→ **Goal of the exercise**:
Look through the records below for the line with "AUDIO2 pin BUSY: D11 -> A5" and the line with "TFT3 pin RES: D7 -> A1", then return those lines and all lines between, exactly.

→ **Data extracts**:
● ● ● ●
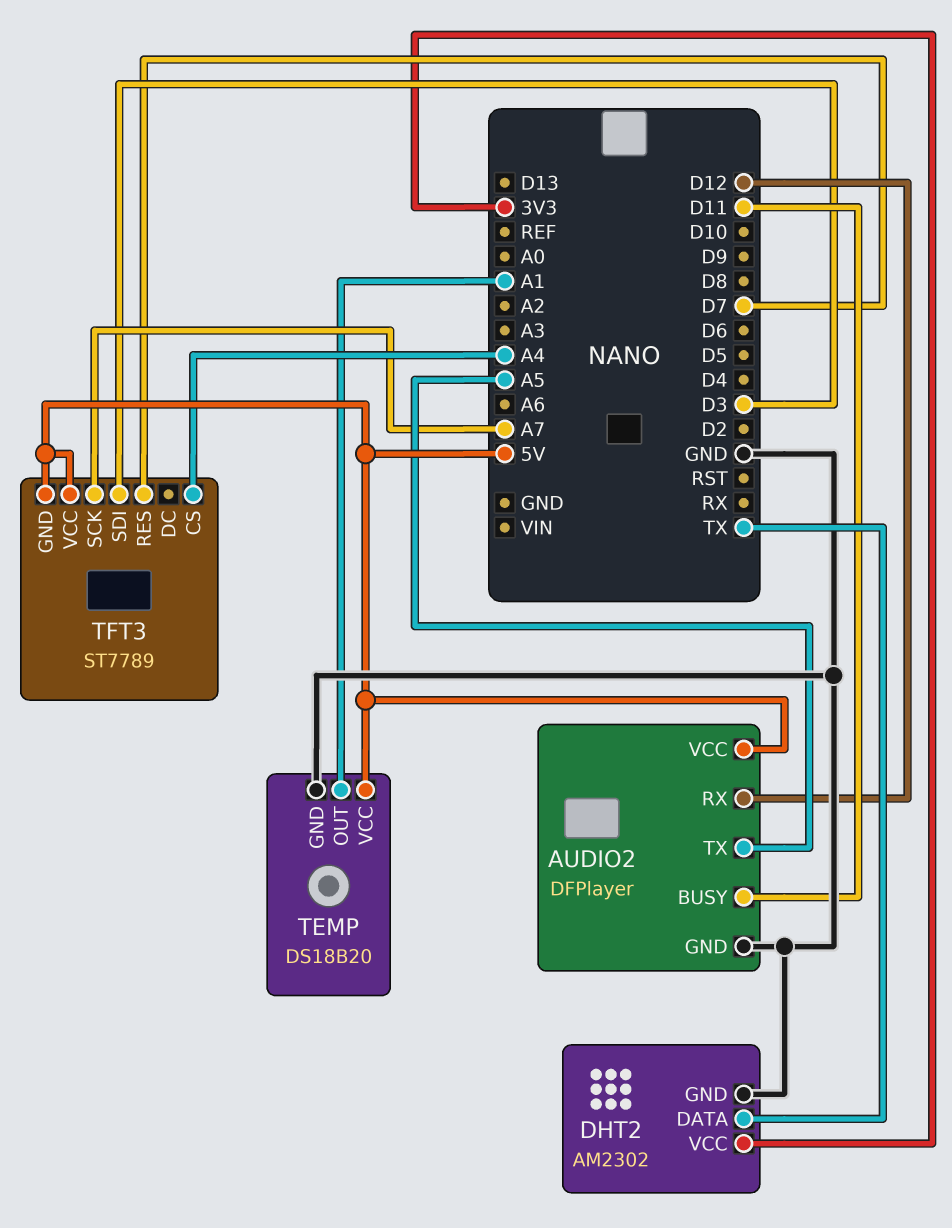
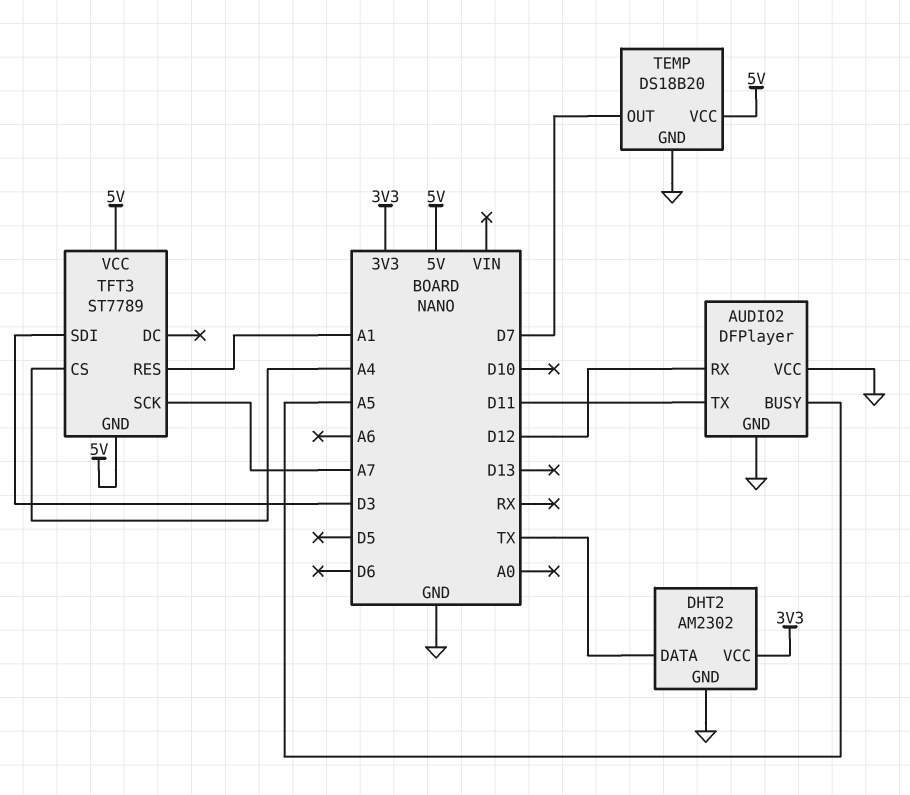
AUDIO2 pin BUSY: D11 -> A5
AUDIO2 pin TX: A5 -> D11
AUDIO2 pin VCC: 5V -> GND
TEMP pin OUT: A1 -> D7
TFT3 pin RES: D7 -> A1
● ● ● ●
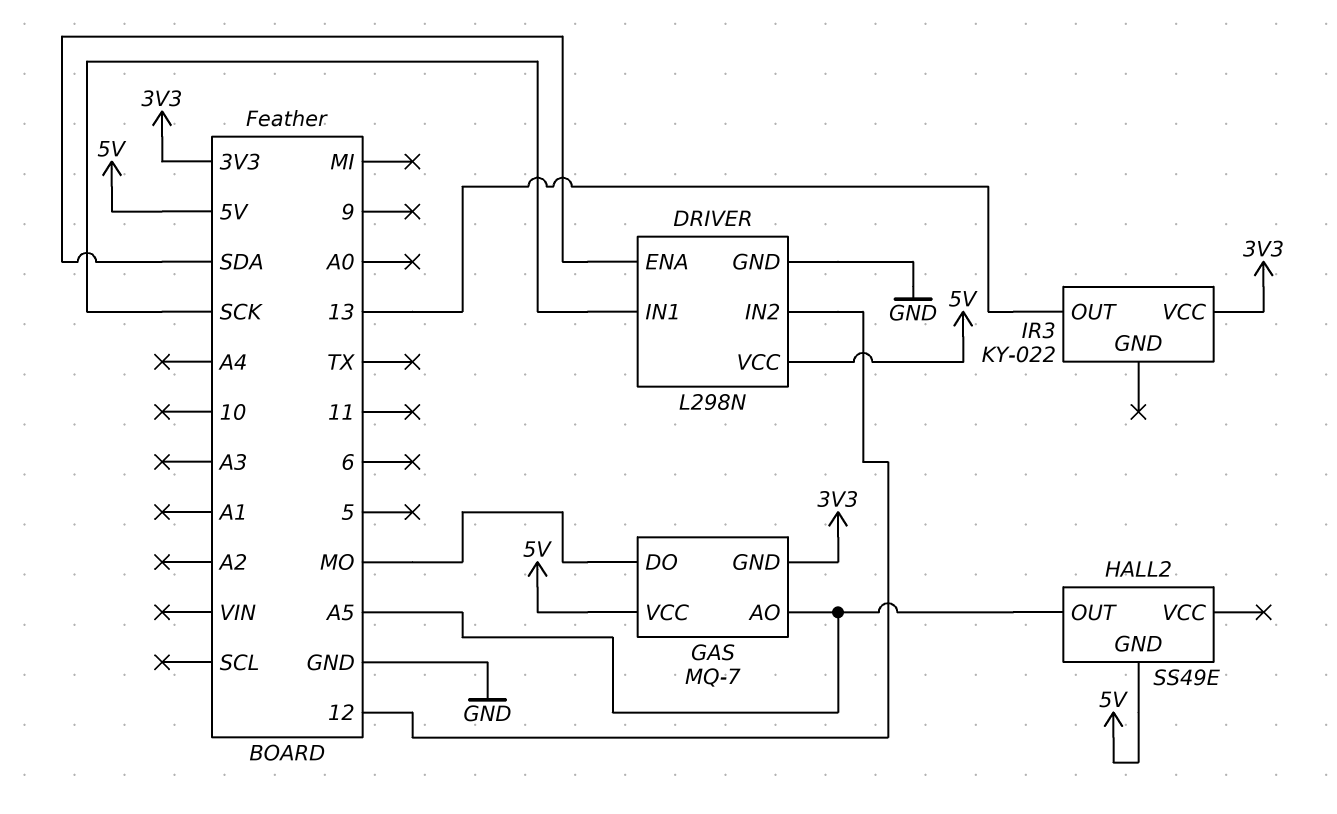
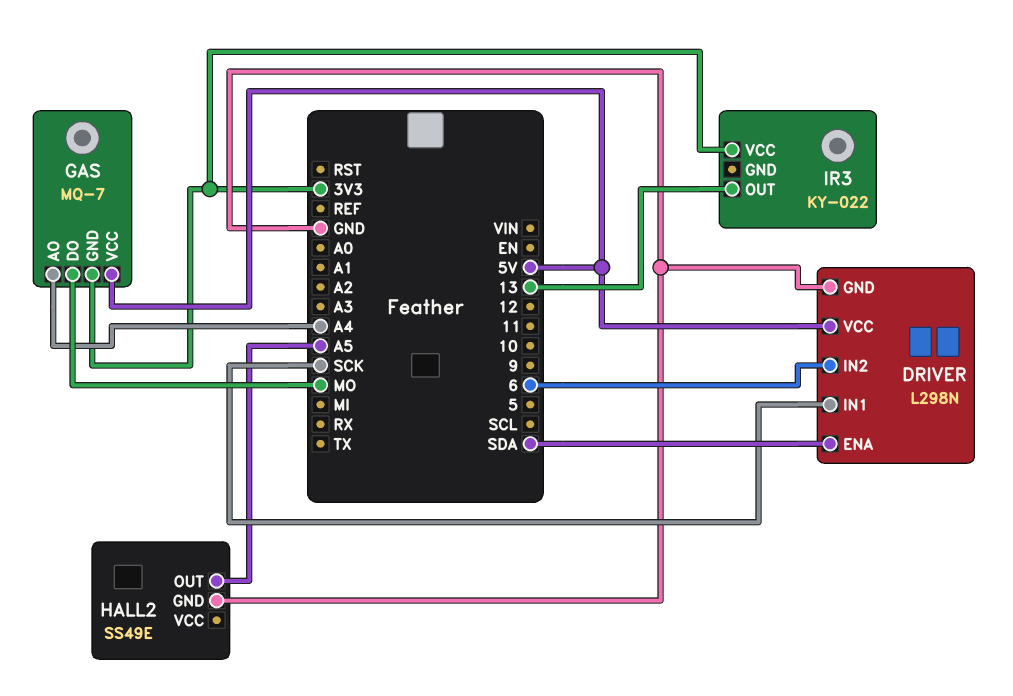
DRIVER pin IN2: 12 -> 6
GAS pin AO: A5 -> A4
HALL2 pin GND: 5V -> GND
● ● ● ●
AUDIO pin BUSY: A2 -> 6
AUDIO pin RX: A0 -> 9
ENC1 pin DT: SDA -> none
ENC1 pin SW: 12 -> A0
● ● ● ●
→ **Expected output**:
AUDIO2 pin BUSY: D11 -> A5
AUDIO2 pin TX: A5 -> D11
AUDIO2 pin VCC: 5V -> GND
TEMP pin OUT: A1 -> D7
TFT3 pin RES: D7 -> A1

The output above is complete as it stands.